==== DATA PROVIDED
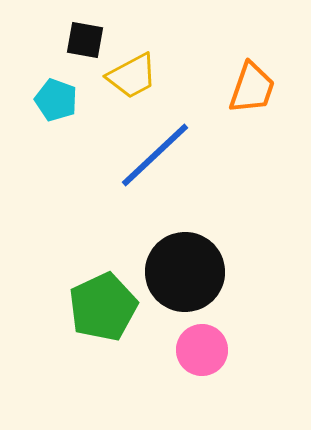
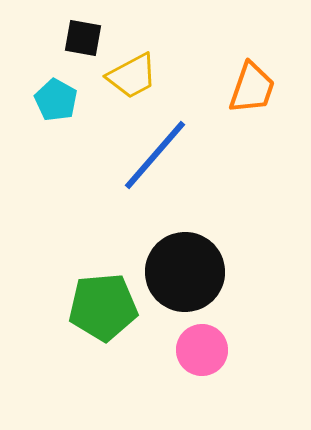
black square: moved 2 px left, 2 px up
cyan pentagon: rotated 9 degrees clockwise
blue line: rotated 6 degrees counterclockwise
green pentagon: rotated 20 degrees clockwise
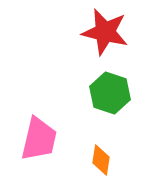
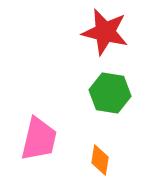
green hexagon: rotated 9 degrees counterclockwise
orange diamond: moved 1 px left
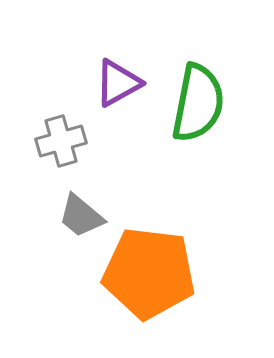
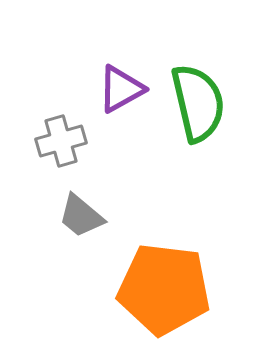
purple triangle: moved 3 px right, 6 px down
green semicircle: rotated 24 degrees counterclockwise
orange pentagon: moved 15 px right, 16 px down
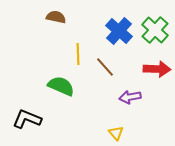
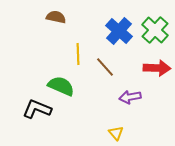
red arrow: moved 1 px up
black L-shape: moved 10 px right, 10 px up
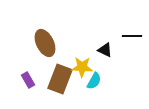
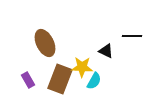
black triangle: moved 1 px right, 1 px down
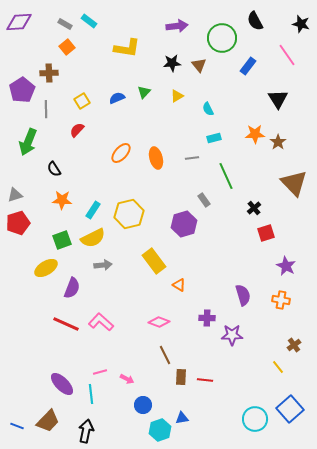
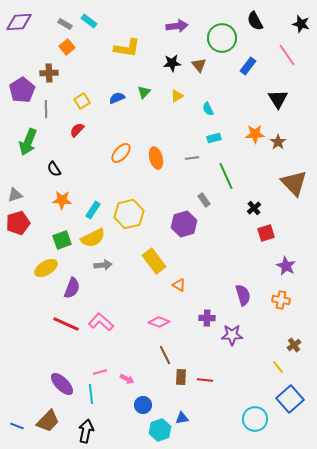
blue square at (290, 409): moved 10 px up
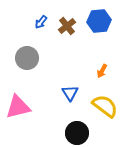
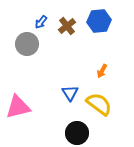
gray circle: moved 14 px up
yellow semicircle: moved 6 px left, 2 px up
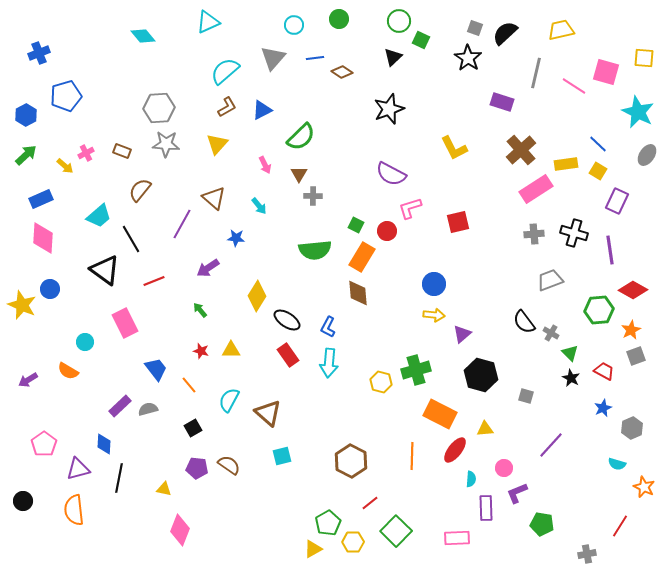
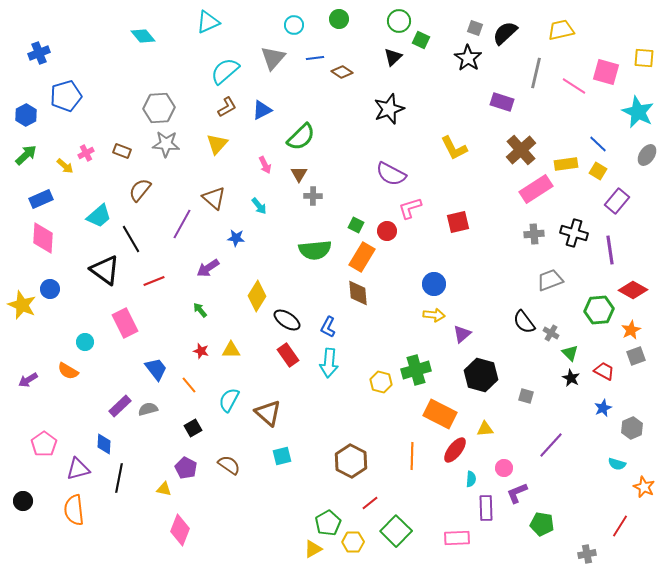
purple rectangle at (617, 201): rotated 15 degrees clockwise
purple pentagon at (197, 468): moved 11 px left; rotated 20 degrees clockwise
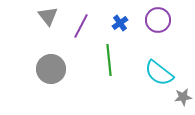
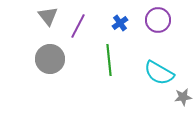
purple line: moved 3 px left
gray circle: moved 1 px left, 10 px up
cyan semicircle: rotated 8 degrees counterclockwise
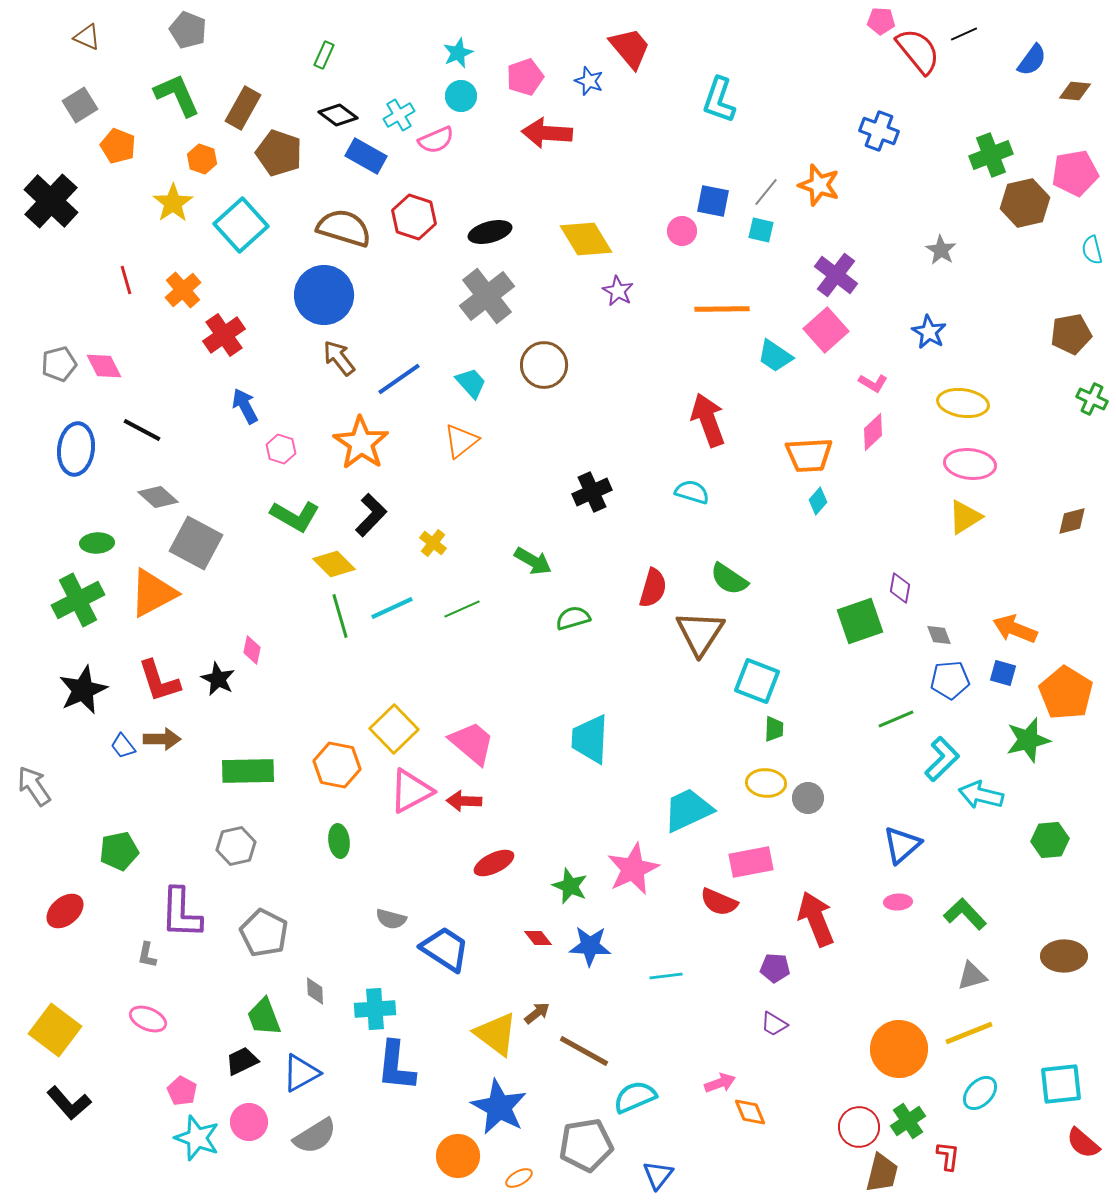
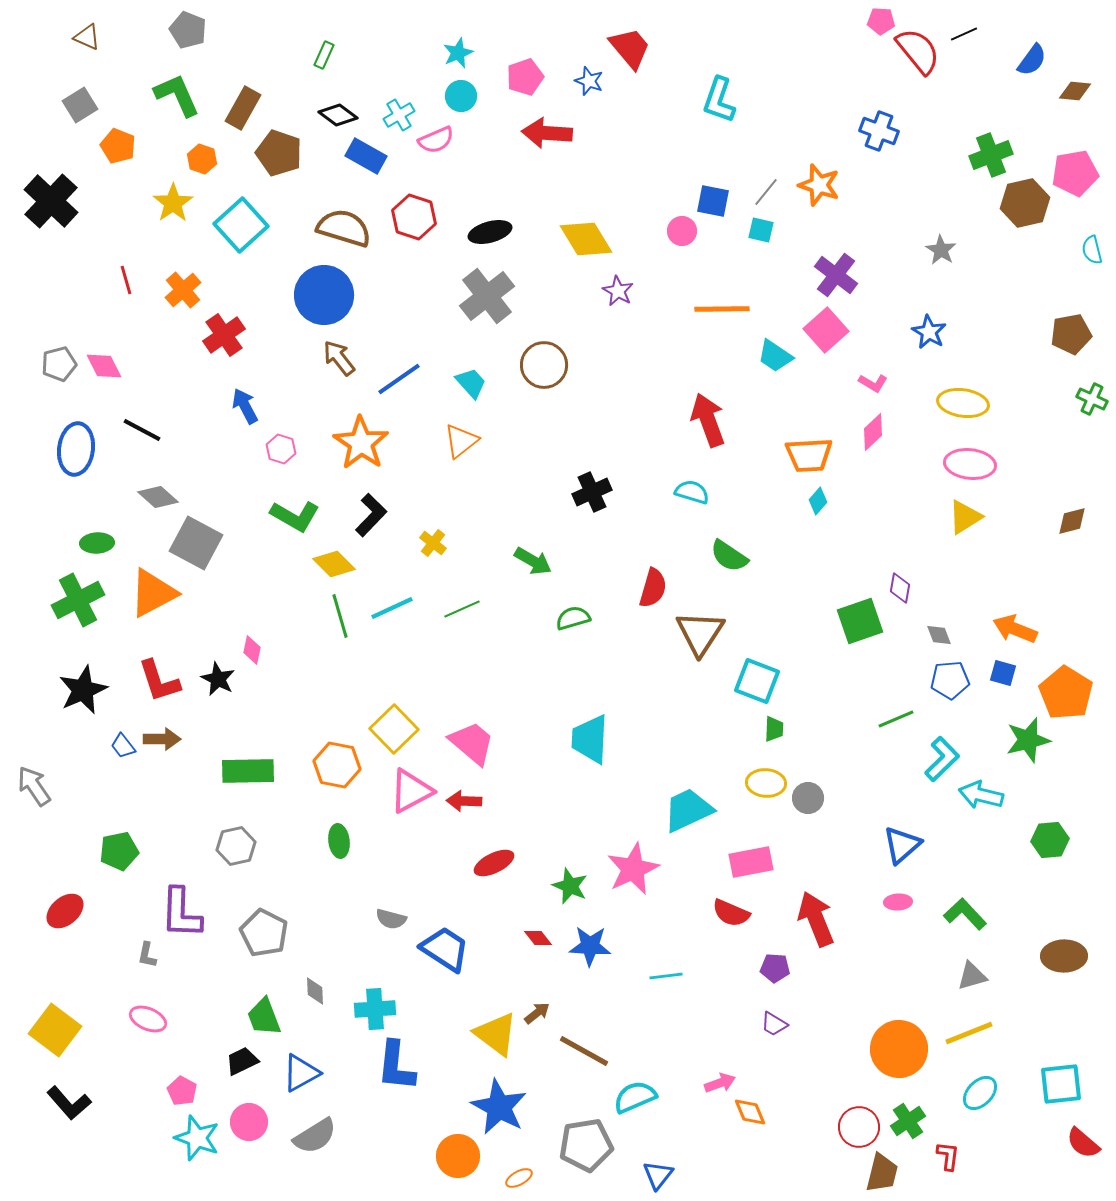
green semicircle at (729, 579): moved 23 px up
red semicircle at (719, 902): moved 12 px right, 11 px down
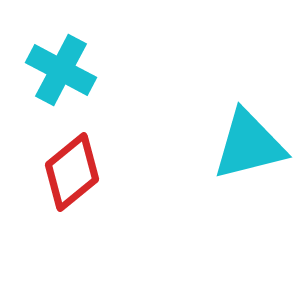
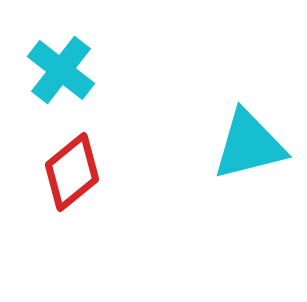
cyan cross: rotated 10 degrees clockwise
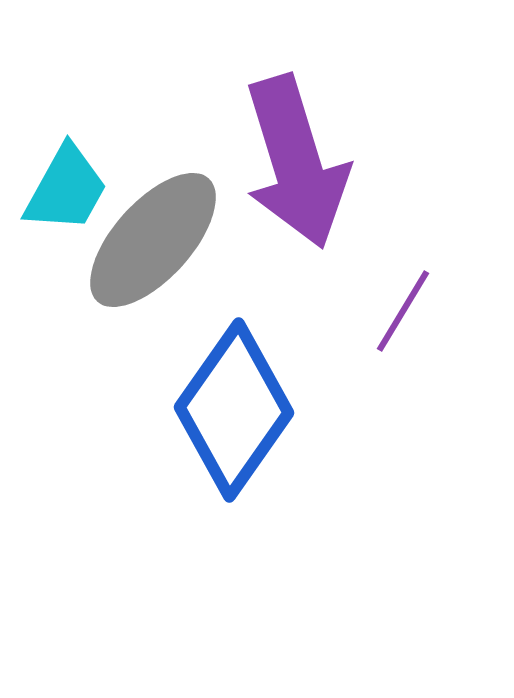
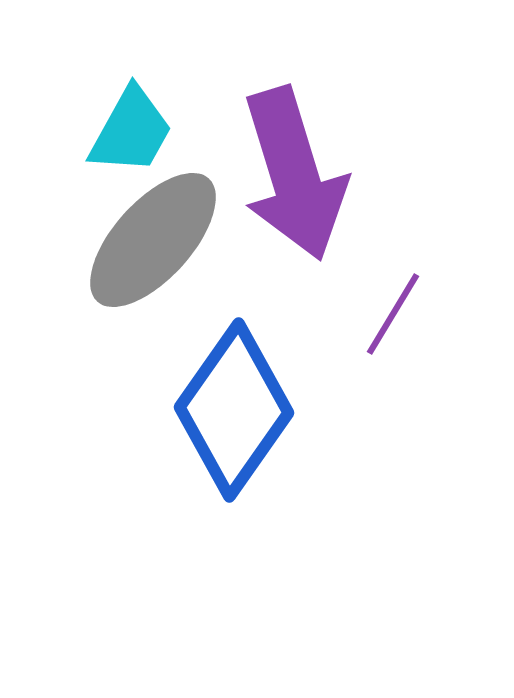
purple arrow: moved 2 px left, 12 px down
cyan trapezoid: moved 65 px right, 58 px up
purple line: moved 10 px left, 3 px down
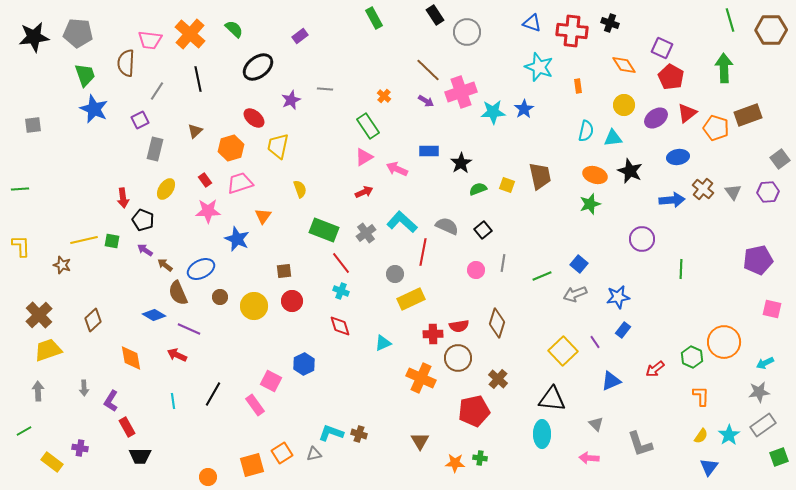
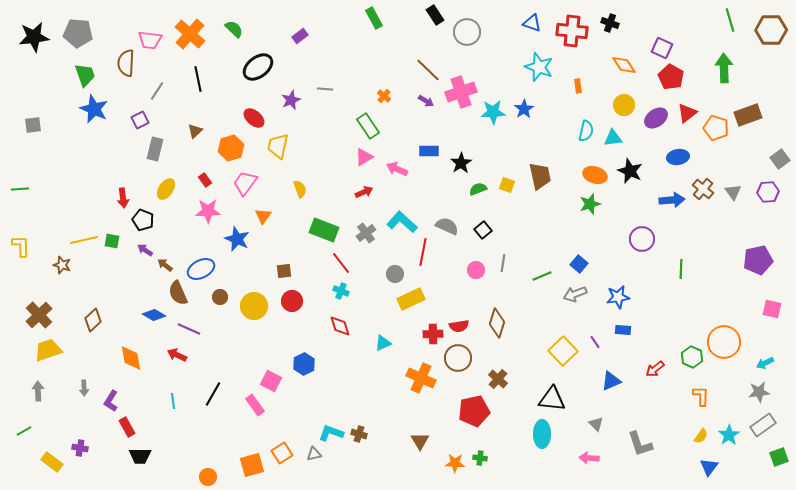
pink trapezoid at (240, 183): moved 5 px right; rotated 36 degrees counterclockwise
blue rectangle at (623, 330): rotated 56 degrees clockwise
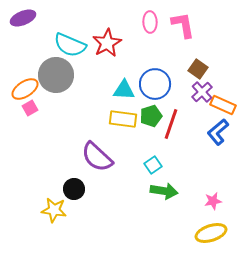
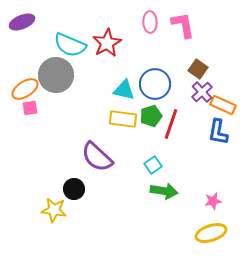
purple ellipse: moved 1 px left, 4 px down
cyan triangle: rotated 10 degrees clockwise
pink square: rotated 21 degrees clockwise
blue L-shape: rotated 40 degrees counterclockwise
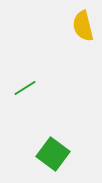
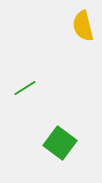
green square: moved 7 px right, 11 px up
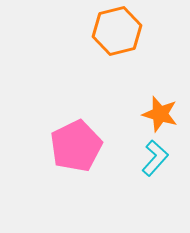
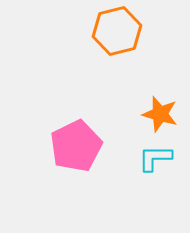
cyan L-shape: rotated 132 degrees counterclockwise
========
WORK REQUEST » The answer must consist of each line from the data that includes the string "left".

REPLY »
black square: moved 2 px left, 2 px up
orange diamond: moved 1 px left
yellow semicircle: moved 6 px left, 2 px up
purple pentagon at (197, 468): moved 11 px left; rotated 20 degrees clockwise
purple line: moved 3 px left
gray circle: moved 1 px left, 10 px up
purple arrow: moved 2 px left, 12 px down
purple line: moved 10 px left, 3 px down
purple ellipse: moved 1 px left, 4 px down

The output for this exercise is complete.